___ Source information ___

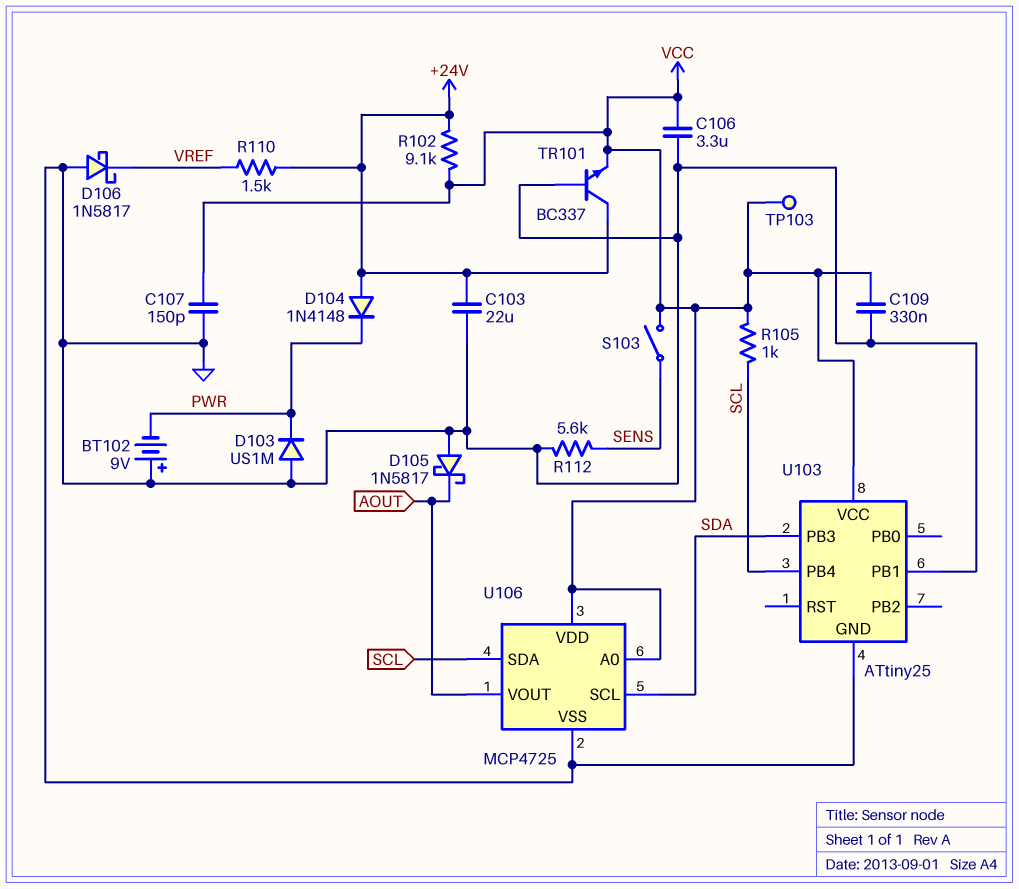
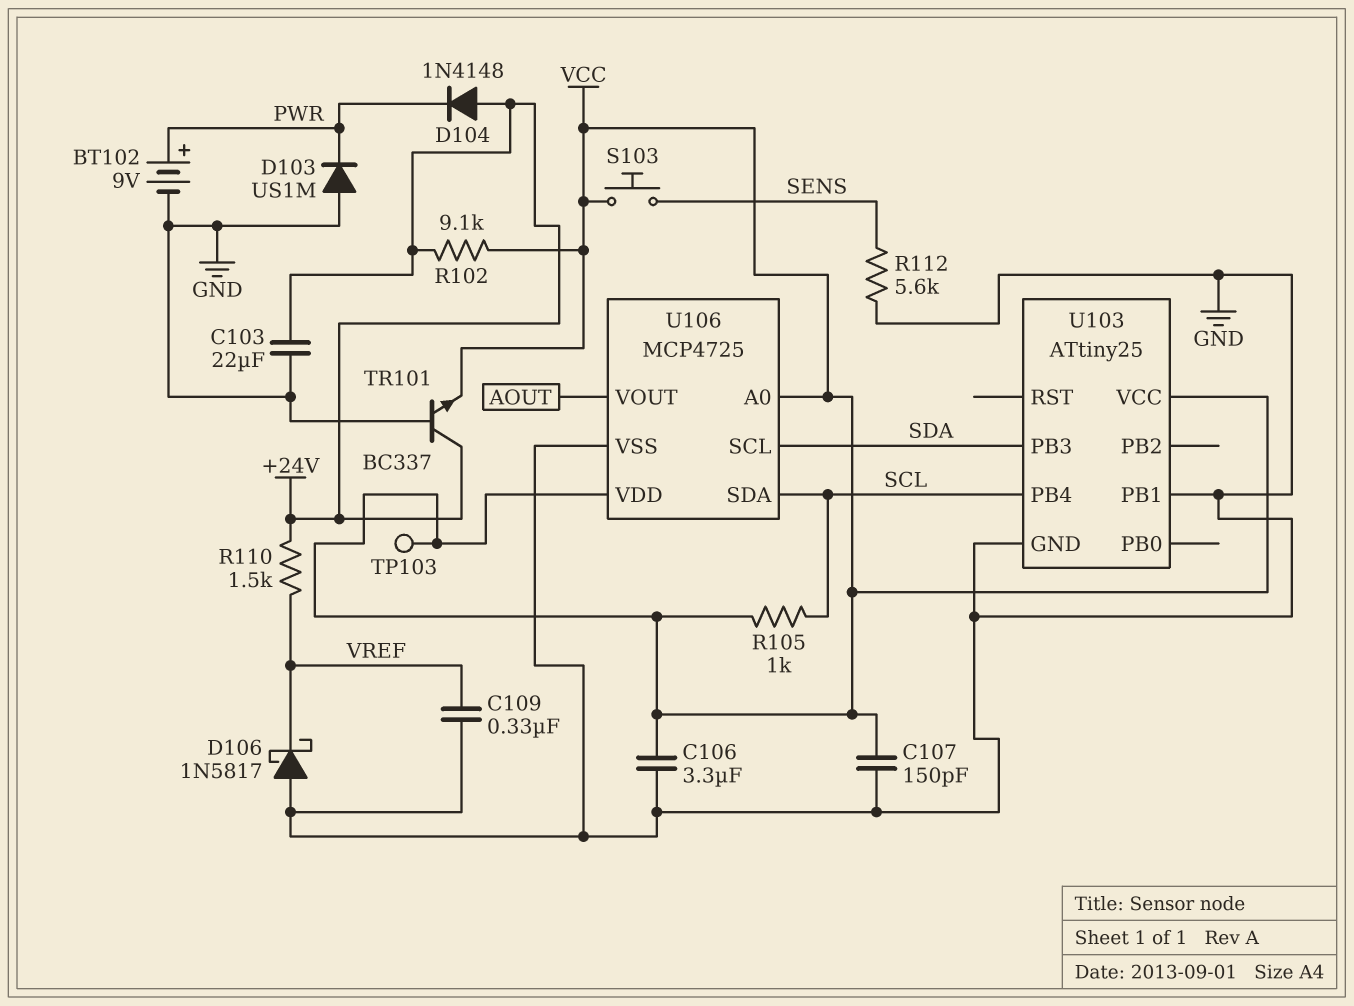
BT102: 9V (plus GND, minus PWR) -> 9V (plus PWR, minus GND)
C109: 330nF (GND, VCC) -> 330nF (GND, VREF)
D105: schottky 1N5817 (A GND, K AOUT) -> none
S103: switch (SENS, VCC) -> button (SENS, VCC)

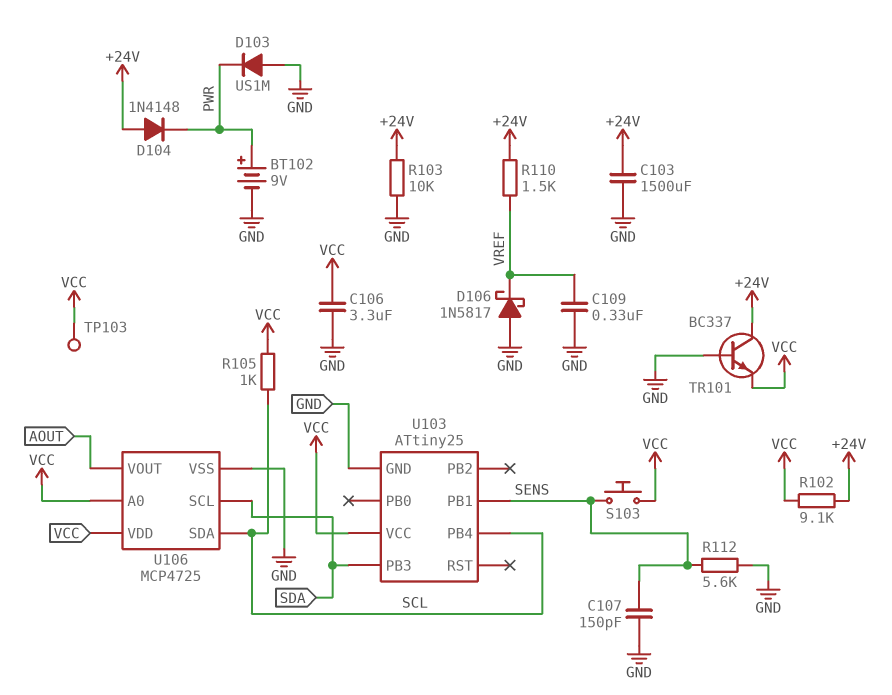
C103: 22uF (+24V, GND) -> 1500uF (+24V, GND)
C107: 150pF (GND, VCC) -> 150pF (GND, SENS)
R103: none -> 10k (+24V, GND)
U103 pin PB1: GND -> SENS

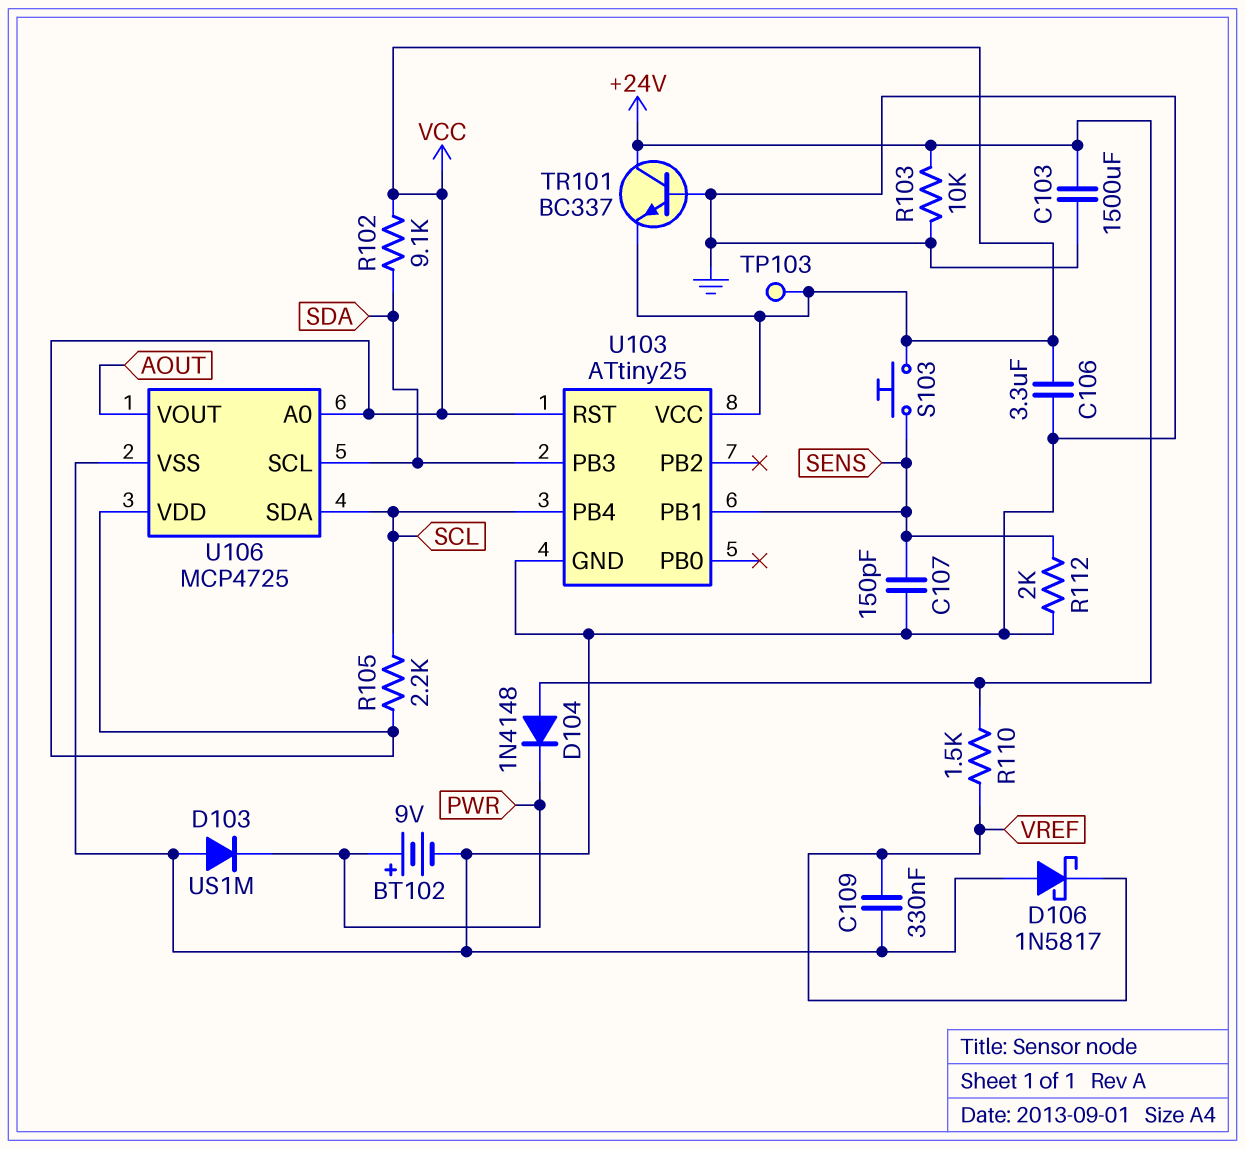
R102: 9.1k (+24V, VCC) -> 9.1k (SDA, VCC)
R105: 1k (SCL, VCC) -> 2.2k (SCL, VCC)
R112: 5.6k (GND, SENS) -> 2k (GND, SENS)
U103 pin RST: none -> VCC

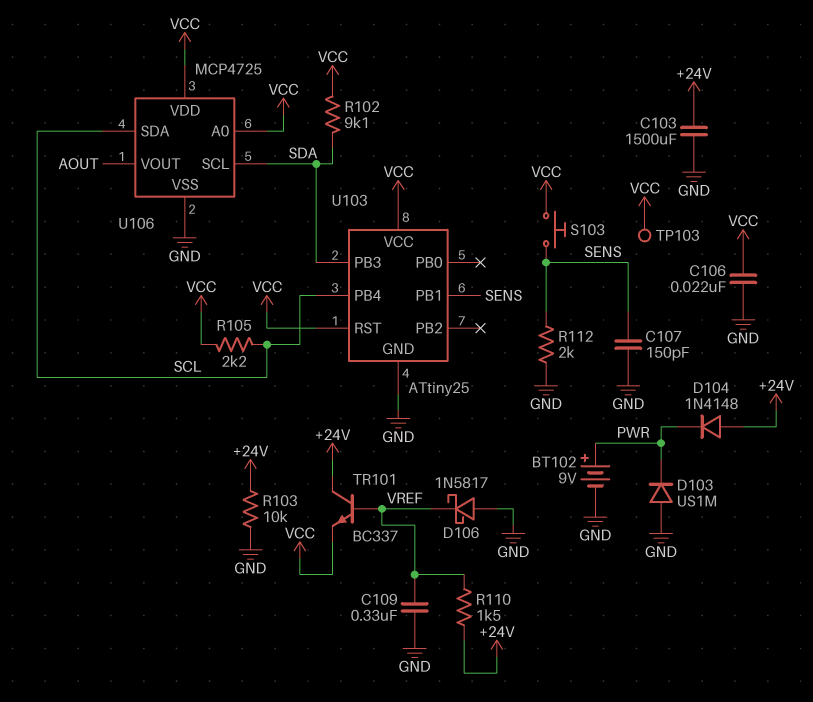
C106: 3.3uF (GND, VCC) -> 22nF (GND, VCC)
TR101: NPN BC337 (B GND, C +24V, E VCC) -> NPN BC337 (B VREF, C +24V, E VCC)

___

What this task involves
Leaving every picture aside, reproduce exactly the lines above from the one with "C109: 330nF (GND, VCC) -> 330nF (GND, VREF)" up to and including the one with "U103 pin RST: none -> VCC", and no others.

Finished exercise
C109: 330nF (GND, VCC) -> 330nF (GND, VREF)
D105: schottky 1N5817 (A GND, K AOUT) -> none
S103: switch (SENS, VCC) -> button (SENS, VCC)

C103: 22uF (+24V, GND) -> 1500uF (+24V, GND)
C107: 150pF (GND, VCC) -> 150pF (GND, SENS)
R103: none -> 10k (+24V, GND)
U103 pin PB1: GND -> SENS

R102: 9.1k (+24V, VCC) -> 9.1k (SDA, VCC)
R105: 1k (SCL, VCC) -> 2.2k (SCL, VCC)
R112: 5.6k (GND, SENS) -> 2k (GND, SENS)
U103 pin RST: none -> VCC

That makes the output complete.